Work task:
Reproduce the entries shown below only from the line with "building: [26,176,59,209] -> none" down to the line with "building: [251,325,442,474] -> none", keeping both end lines and copying each one exactly.

[Start of section]

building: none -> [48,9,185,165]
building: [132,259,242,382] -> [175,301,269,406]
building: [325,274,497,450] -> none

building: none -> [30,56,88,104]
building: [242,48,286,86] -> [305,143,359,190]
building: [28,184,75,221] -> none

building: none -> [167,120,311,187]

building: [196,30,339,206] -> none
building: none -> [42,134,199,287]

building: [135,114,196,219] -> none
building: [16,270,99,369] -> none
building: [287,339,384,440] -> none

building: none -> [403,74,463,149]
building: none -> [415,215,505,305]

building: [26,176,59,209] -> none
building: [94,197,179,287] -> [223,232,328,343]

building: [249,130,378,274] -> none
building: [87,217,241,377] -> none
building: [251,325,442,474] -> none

[End of section]
[Start of section]

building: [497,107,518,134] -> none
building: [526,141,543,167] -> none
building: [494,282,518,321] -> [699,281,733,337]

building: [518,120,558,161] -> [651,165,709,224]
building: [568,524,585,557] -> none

[End of section]

Output of the exercise:
building: [26,176,59,209] -> none
building: [94,197,179,287] -> [223,232,328,343]

building: [249,130,378,274] -> none
building: [87,217,241,377] -> none
building: [251,325,442,474] -> none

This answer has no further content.